INSTRUCTIONS FOR THE TASK: Your response should consist of the entire listing, transcribed exactly, with every image left out.
#####
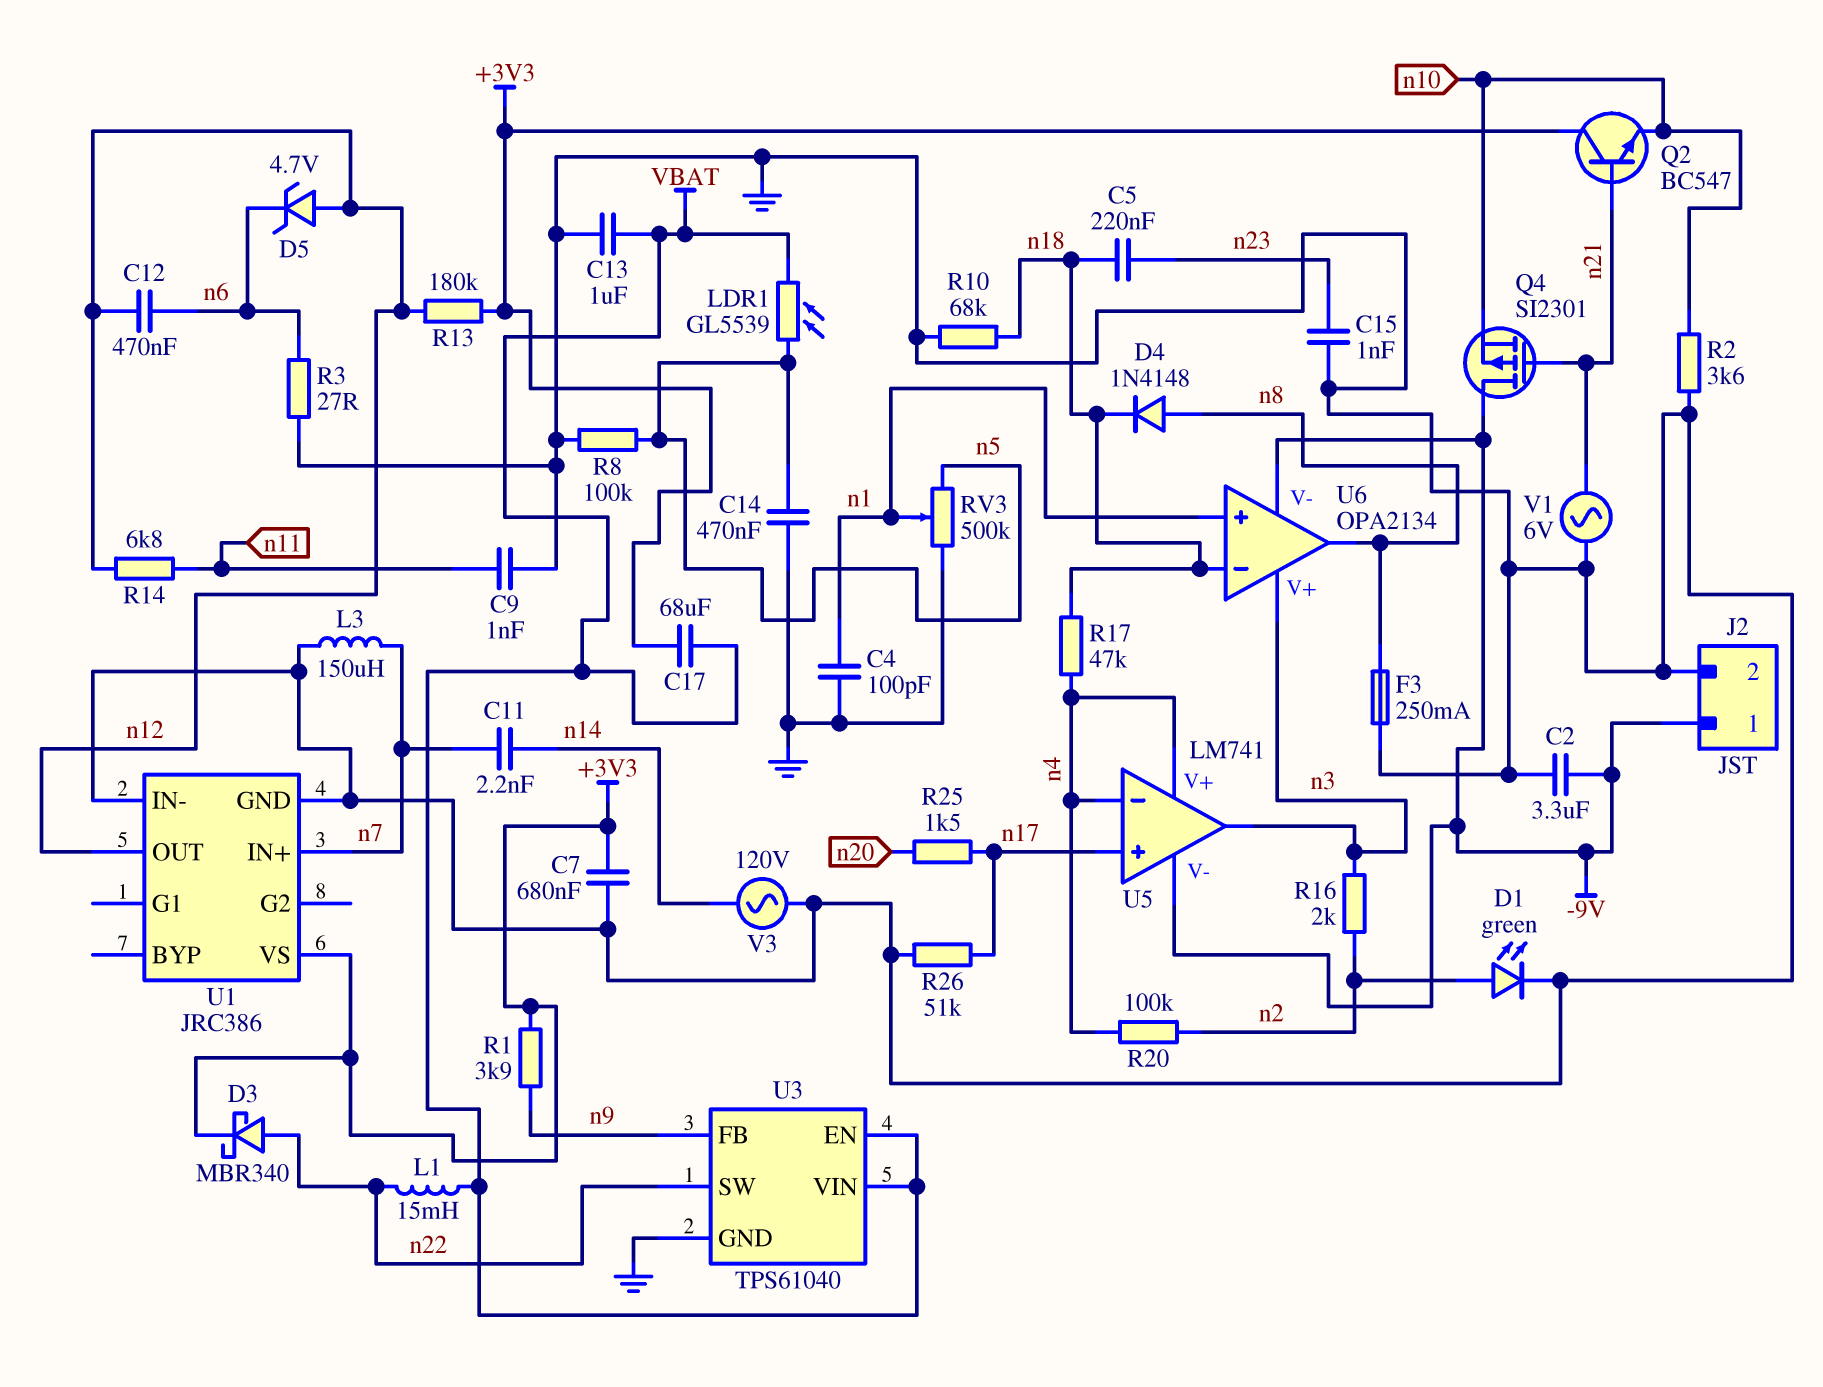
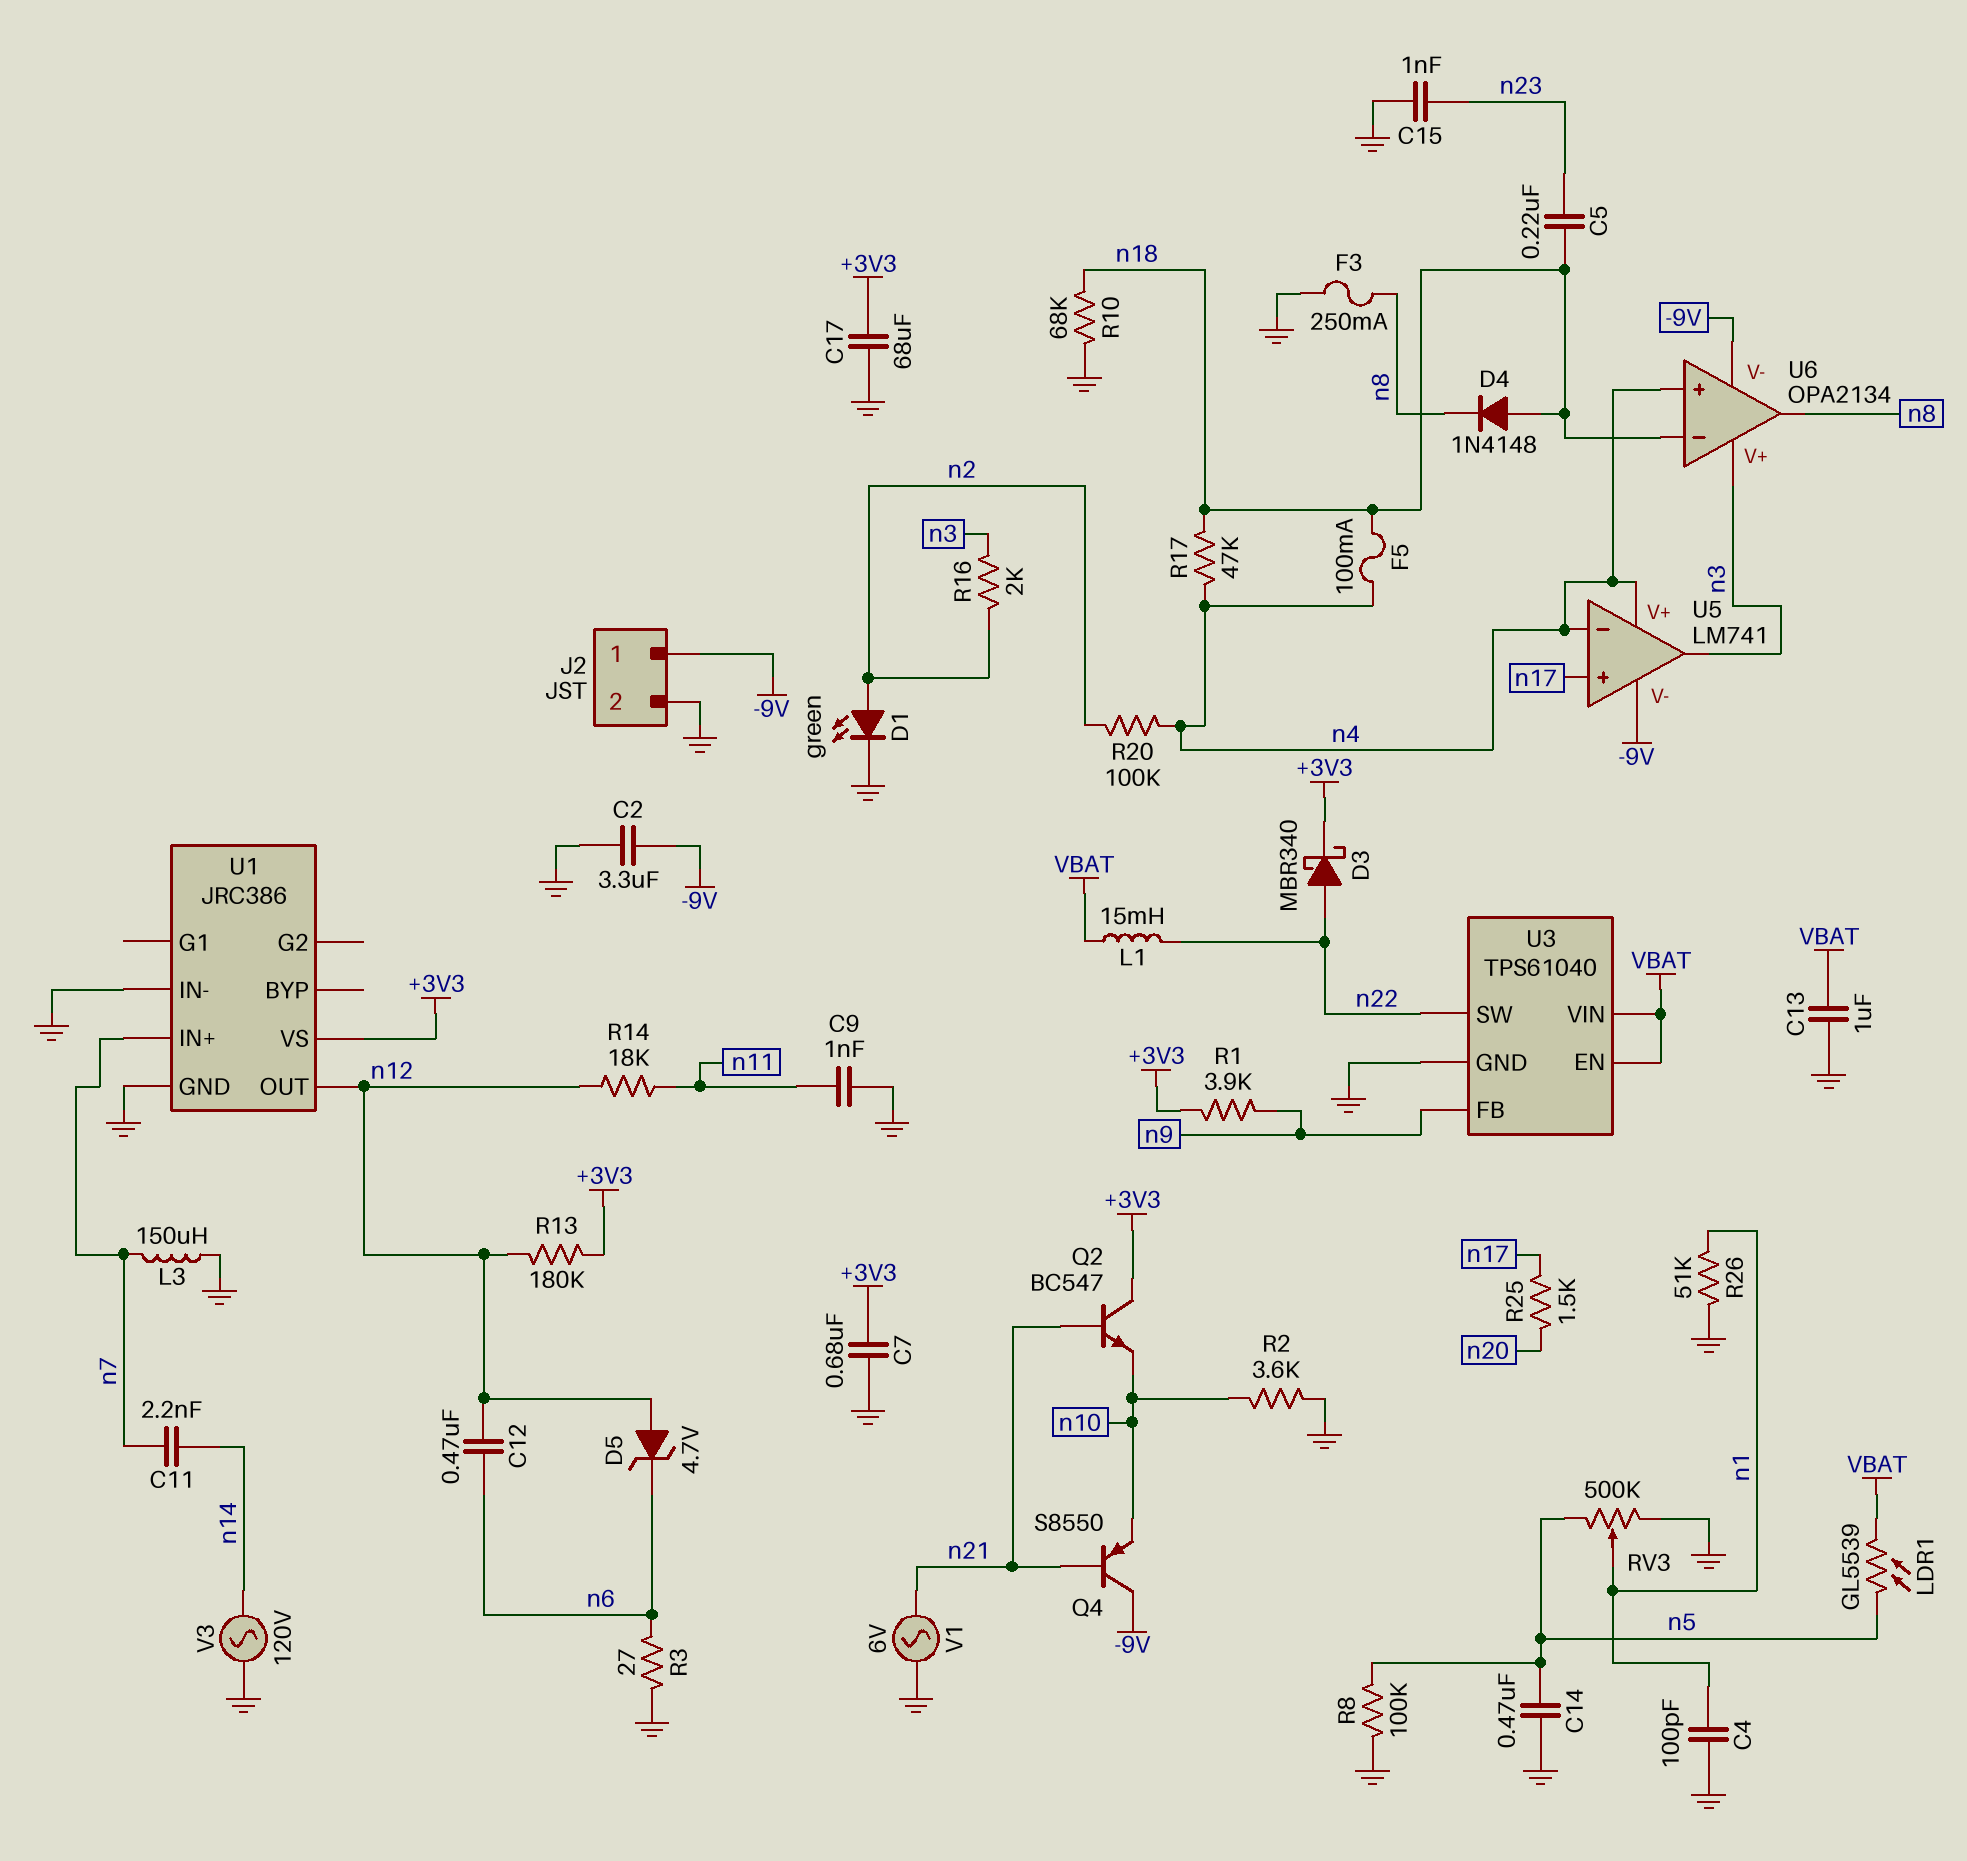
C17: 68uF (+3V3, VBAT) -> 68uF (+3V3, GND)
D4: diode 1N4148 (A n8, K n18) -> diode 1N4148 (A n18, K n8)
F5: none -> 100mA (n4, n18)
Q4: PMOS SI2301 (G n21, D -9V, S n10) -> PNP S8550 (B n21, C -9V, E n10)
R14: 6.8k (n11, n12) -> 18k (n11, n12)
R26: 51k (GND, n17) -> 51k (GND, n1)
U6 pin in+: n1 -> n4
#####
RESULT OF THIS TASK:
C17: 68uF (+3V3, VBAT) -> 68uF (+3V3, GND)
D4: diode 1N4148 (A n8, K n18) -> diode 1N4148 (A n18, K n8)
F5: none -> 100mA (n4, n18)
Q4: PMOS SI2301 (G n21, D -9V, S n10) -> PNP S8550 (B n21, C -9V, E n10)
R14: 6.8k (n11, n12) -> 18k (n11, n12)
R26: 51k (GND, n17) -> 51k (GND, n1)
U6 pin in+: n1 -> n4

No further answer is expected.